━━━ INPUT DATA ━━━

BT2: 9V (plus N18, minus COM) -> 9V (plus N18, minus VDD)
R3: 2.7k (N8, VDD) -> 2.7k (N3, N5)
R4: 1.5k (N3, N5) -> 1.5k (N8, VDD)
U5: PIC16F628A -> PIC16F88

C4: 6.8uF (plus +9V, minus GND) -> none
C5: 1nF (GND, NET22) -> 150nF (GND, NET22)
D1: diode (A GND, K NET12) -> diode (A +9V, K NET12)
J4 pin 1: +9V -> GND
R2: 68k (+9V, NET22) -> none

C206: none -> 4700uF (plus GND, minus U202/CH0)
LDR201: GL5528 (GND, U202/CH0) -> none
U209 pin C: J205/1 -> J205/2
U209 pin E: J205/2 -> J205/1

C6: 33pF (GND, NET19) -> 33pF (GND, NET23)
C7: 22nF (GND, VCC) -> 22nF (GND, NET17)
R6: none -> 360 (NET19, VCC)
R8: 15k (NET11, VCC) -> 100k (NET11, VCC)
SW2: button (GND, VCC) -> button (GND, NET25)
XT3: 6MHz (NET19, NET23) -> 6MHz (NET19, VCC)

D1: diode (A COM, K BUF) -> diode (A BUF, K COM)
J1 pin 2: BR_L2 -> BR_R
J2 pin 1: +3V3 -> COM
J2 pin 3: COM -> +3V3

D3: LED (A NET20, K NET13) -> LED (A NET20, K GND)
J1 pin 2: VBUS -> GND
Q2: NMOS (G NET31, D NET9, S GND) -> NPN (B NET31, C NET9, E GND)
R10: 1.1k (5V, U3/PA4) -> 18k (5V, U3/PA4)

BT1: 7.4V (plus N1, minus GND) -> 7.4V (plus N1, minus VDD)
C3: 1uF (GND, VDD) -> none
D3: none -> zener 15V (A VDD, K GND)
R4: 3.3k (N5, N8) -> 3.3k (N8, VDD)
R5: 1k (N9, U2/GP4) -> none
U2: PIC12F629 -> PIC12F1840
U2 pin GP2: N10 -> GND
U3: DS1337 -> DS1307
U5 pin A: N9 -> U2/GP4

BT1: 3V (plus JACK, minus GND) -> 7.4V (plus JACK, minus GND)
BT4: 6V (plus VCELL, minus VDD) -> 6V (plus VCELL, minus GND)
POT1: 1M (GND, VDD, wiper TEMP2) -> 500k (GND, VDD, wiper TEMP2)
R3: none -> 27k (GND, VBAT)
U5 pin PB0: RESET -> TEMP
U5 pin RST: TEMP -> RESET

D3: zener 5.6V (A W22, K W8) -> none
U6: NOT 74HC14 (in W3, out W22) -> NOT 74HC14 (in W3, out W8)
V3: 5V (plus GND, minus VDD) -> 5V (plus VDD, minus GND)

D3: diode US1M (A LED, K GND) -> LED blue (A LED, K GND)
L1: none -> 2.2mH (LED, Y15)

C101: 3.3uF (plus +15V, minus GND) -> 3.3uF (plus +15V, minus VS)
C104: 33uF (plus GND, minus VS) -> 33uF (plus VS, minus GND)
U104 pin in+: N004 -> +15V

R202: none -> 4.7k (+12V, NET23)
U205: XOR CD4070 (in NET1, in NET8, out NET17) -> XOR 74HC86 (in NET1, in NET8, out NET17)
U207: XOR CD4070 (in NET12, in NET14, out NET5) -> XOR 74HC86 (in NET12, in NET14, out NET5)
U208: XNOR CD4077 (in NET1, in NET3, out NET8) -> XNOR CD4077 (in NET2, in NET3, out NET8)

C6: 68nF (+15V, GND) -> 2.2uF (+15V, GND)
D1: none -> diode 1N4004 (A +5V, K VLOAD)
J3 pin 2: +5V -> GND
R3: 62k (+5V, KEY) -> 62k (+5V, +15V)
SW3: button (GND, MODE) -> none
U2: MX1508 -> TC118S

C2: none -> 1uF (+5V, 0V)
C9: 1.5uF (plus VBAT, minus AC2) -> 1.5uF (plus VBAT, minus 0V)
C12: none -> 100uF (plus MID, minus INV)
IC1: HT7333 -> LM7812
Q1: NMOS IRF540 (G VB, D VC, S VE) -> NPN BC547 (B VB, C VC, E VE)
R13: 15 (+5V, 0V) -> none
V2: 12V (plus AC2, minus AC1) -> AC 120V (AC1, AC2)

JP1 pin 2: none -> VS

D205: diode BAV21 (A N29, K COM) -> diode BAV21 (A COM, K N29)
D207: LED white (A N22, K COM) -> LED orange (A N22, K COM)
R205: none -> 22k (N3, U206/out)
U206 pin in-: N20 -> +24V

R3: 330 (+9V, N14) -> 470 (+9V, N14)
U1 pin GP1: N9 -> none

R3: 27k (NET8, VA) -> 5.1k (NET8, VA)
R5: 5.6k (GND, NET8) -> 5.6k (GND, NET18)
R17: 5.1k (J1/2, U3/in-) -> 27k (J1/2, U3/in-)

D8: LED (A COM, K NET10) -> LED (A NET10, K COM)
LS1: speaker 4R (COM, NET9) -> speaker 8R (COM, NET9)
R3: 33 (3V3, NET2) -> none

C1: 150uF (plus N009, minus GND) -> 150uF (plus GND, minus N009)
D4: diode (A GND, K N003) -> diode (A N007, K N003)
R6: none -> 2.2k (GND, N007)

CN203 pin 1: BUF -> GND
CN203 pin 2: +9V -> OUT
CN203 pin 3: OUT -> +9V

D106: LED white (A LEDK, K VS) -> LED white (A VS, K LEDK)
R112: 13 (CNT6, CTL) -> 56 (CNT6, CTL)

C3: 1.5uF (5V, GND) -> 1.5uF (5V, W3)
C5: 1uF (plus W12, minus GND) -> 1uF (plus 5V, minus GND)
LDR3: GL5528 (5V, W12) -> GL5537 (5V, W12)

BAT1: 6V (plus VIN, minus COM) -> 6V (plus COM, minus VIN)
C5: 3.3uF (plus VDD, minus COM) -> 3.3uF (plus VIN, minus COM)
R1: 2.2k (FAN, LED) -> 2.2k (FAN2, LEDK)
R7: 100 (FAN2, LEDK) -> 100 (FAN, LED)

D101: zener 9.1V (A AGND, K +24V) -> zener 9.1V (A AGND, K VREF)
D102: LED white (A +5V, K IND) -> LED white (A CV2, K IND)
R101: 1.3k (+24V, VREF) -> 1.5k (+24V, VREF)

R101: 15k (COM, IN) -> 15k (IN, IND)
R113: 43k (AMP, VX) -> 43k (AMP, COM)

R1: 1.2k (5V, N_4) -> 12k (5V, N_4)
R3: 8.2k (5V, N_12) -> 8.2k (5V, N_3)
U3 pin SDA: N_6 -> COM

━━━

— WORK INSTRUCTION —
Set down exactly the lines of the data above, beginning with the line that has "C6: 68nF (+15V, GND) -> 2.2uF (+15V, GND)" and ending with the line that has "R6: none -> 2.2k (GND, N007)", and no others.

— YOUR RESPONSE —
C6: 68nF (+15V, GND) -> 2.2uF (+15V, GND)
D1: none -> diode 1N4004 (A +5V, K VLOAD)
J3 pin 2: +5V -> GND
R3: 62k (+5V, KEY) -> 62k (+5V, +15V)
SW3: button (GND, MODE) -> none
U2: MX1508 -> TC118S

C2: none -> 1uF (+5V, 0V)
C9: 1.5uF (plus VBAT, minus AC2) -> 1.5uF (plus VBAT, minus 0V)
C12: none -> 100uF (plus MID, minus INV)
IC1: HT7333 -> LM7812
Q1: NMOS IRF540 (G VB, D VC, S VE) -> NPN BC547 (B VB, C VC, E VE)
R13: 15 (+5V, 0V) -> none
V2: 12V (plus AC2, minus AC1) -> AC 120V (AC1, AC2)

JP1 pin 2: none -> VS

D205: diode BAV21 (A N29, K COM) -> diode BAV21 (A COM, K N29)
D207: LED white (A N22, K COM) -> LED orange (A N22, K COM)
R205: none -> 22k (N3, U206/out)
U206 pin in-: N20 -> +24V

R3: 330 (+9V, N14) -> 470 (+9V, N14)
U1 pin GP1: N9 -> none

R3: 27k (NET8, VA) -> 5.1k (NET8, VA)
R5: 5.6k (GND, NET8) -> 5.6k (GND, NET18)
R17: 5.1k (J1/2, U3/in-) -> 27k (J1/2, U3/in-)

D8: LED (A COM, K NET10) -> LED (A NET10, K COM)
LS1: speaker 4R (COM, NET9) -> speaker 8R (COM, NET9)
R3: 33 (3V3, NET2) -> none

C1: 150uF (plus N009, minus GND) -> 150uF (plus GND, minus N009)
D4: diode (A GND, K N003) -> diode (A N007, K N003)
R6: none -> 2.2k (GND, N007)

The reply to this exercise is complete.